• _Supplied records_
┌──
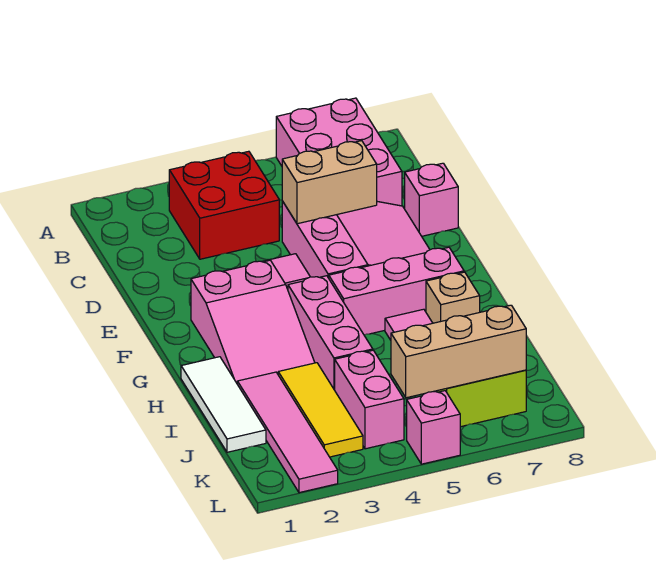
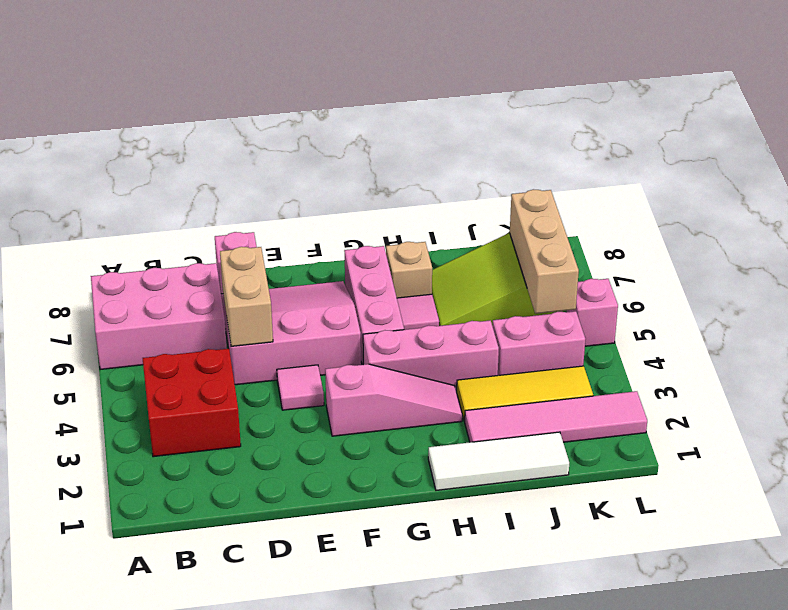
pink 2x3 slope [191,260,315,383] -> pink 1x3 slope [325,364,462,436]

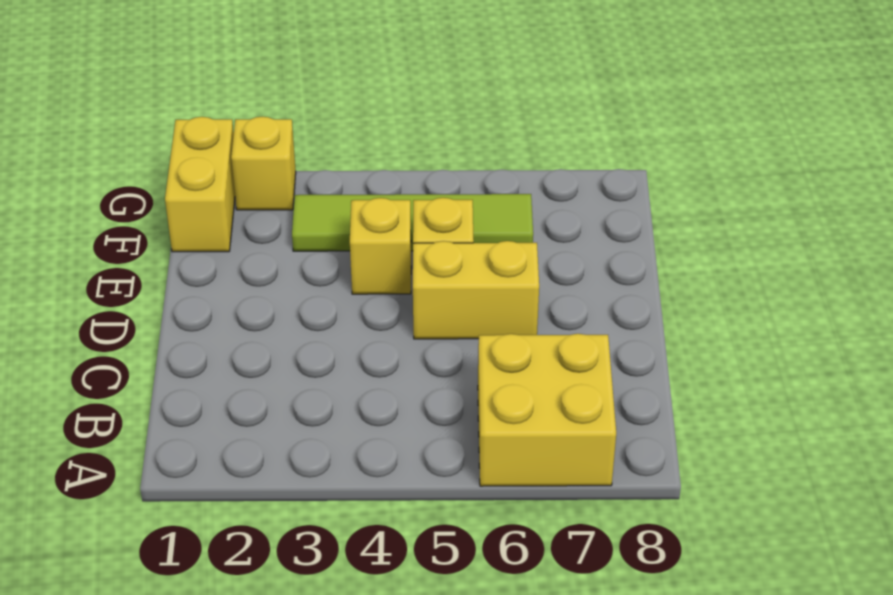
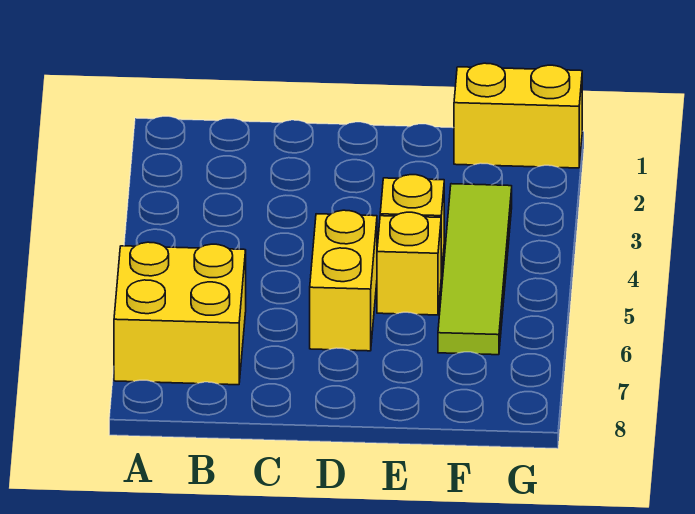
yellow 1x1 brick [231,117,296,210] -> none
└──
┌──
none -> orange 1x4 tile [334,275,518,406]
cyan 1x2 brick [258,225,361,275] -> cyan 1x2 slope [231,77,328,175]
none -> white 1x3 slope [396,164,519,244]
└──
• _Brief_
With the line that has "cyan 1x2 brick" as the first and the line that has "none -> white 1x3 slope [396,164,519,244]" as the last, repeat exactly that run of lines above and no more.

• _Expected answer_
cyan 1x2 brick [258,225,361,275] -> cyan 1x2 slope [231,77,328,175]
none -> white 1x3 slope [396,164,519,244]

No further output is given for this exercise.